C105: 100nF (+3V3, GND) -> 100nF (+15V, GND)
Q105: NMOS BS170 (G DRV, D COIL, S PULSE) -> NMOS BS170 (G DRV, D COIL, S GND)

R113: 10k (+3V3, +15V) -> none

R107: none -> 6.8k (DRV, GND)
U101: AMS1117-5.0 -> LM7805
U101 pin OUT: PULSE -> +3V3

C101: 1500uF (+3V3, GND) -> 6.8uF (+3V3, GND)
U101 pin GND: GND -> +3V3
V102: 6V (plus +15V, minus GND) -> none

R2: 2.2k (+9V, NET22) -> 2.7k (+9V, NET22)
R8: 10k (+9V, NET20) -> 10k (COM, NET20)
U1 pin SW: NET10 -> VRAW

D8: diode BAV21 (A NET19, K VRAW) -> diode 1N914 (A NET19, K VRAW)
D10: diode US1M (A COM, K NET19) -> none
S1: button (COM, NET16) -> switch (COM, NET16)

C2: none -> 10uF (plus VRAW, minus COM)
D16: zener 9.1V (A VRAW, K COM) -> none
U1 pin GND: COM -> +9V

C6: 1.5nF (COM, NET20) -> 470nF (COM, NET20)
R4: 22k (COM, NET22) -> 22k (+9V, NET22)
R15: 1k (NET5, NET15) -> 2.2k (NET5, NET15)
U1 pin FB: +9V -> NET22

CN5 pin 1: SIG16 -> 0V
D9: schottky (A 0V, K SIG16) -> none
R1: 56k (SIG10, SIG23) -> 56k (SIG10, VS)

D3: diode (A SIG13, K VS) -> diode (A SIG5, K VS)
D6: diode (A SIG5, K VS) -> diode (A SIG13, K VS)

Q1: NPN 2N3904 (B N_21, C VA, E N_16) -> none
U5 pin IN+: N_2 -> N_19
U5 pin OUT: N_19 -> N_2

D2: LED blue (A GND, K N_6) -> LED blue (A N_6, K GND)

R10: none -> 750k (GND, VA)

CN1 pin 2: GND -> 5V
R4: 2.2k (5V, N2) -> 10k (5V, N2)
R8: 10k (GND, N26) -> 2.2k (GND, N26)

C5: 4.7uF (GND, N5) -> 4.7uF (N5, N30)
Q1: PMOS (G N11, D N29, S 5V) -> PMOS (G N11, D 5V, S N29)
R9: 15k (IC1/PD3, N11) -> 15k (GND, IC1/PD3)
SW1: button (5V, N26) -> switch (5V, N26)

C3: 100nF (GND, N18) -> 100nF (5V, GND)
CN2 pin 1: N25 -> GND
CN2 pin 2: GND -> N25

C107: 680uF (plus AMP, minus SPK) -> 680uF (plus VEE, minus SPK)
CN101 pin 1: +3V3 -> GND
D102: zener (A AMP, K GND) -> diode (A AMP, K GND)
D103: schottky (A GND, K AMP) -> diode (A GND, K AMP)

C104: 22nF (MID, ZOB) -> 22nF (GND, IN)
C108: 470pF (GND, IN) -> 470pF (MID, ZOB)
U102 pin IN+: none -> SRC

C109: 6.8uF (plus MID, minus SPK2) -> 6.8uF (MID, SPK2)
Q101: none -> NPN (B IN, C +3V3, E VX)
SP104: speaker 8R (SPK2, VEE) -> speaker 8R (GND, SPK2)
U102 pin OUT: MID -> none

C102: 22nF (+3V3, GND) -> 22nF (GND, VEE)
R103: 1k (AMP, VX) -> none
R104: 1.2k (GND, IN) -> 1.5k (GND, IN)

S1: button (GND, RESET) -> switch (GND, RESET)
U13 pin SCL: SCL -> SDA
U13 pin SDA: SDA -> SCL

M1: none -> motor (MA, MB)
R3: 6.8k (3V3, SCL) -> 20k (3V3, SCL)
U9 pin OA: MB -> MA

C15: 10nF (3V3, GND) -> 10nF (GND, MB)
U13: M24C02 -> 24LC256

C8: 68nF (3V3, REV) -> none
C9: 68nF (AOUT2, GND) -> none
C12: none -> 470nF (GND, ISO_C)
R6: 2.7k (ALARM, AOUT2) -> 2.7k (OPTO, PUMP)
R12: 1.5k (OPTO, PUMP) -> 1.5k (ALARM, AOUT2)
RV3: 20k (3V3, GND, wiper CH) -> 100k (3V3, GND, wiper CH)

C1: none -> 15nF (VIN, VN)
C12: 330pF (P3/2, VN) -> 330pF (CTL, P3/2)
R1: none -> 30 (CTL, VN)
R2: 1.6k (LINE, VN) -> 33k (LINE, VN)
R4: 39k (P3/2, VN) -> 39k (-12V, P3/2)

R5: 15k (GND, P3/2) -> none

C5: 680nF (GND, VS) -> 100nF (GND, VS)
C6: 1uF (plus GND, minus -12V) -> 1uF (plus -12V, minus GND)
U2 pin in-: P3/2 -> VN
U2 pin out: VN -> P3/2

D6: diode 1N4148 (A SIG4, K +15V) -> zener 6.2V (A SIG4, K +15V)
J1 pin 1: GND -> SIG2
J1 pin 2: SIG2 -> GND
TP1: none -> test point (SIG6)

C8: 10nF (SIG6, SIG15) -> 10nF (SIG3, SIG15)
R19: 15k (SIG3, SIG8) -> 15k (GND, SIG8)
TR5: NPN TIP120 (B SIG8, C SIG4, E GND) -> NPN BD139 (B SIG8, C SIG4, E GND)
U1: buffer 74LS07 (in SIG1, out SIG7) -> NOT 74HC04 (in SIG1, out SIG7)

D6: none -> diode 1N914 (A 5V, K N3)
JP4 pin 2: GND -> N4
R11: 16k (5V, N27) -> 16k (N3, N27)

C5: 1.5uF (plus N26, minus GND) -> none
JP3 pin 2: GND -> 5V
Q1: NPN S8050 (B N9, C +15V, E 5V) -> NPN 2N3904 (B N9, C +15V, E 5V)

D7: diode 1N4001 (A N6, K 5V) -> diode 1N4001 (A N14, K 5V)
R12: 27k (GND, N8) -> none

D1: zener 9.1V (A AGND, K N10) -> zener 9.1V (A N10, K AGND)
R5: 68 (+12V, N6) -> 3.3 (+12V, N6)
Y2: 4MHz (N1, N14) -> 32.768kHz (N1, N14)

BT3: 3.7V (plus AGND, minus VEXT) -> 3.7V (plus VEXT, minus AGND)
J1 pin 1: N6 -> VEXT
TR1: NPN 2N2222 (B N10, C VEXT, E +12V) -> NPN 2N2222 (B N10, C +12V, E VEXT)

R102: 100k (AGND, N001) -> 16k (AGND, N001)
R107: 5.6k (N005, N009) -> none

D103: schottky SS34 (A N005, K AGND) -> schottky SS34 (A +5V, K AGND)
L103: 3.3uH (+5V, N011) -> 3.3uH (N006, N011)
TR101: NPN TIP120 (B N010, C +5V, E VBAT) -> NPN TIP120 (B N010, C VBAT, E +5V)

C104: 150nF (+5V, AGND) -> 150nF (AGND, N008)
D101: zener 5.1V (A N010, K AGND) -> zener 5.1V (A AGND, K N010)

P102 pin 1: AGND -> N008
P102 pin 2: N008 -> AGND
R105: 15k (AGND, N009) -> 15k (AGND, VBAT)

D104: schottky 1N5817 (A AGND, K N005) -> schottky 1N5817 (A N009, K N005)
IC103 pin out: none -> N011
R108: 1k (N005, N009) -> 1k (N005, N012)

━━━━━━

*TASK DETAILS*
Among the lines above, repeat exactly those from the line with "D102: zener (A" to the line with "U13 pin SDA: SDA -> SCL", counting both ends.

*ANSWER SECTION*
D102: zener (A AMP, K GND) -> diode (A AMP, K GND)
D103: schottky (A GND, K AMP) -> diode (A GND, K AMP)

C104: 22nF (MID, ZOB) -> 22nF (GND, IN)
C108: 470pF (GND, IN) -> 470pF (MID, ZOB)
U102 pin IN+: none -> SRC

C109: 6.8uF (plus MID, minus SPK2) -> 6.8uF (MID, SPK2)
Q101: none -> NPN (B IN, C +3V3, E VX)
SP104: speaker 8R (SPK2, VEE) -> speaker 8R (GND, SPK2)
U102 pin OUT: MID -> none

C102: 22nF (+3V3, GND) -> 22nF (GND, VEE)
R103: 1k (AMP, VX) -> none
R104: 1.2k (GND, IN) -> 1.5k (GND, IN)

S1: button (GND, RESET) -> switch (GND, RESET)
U13 pin SCL: SCL -> SDA
U13 pin SDA: SDA -> SCL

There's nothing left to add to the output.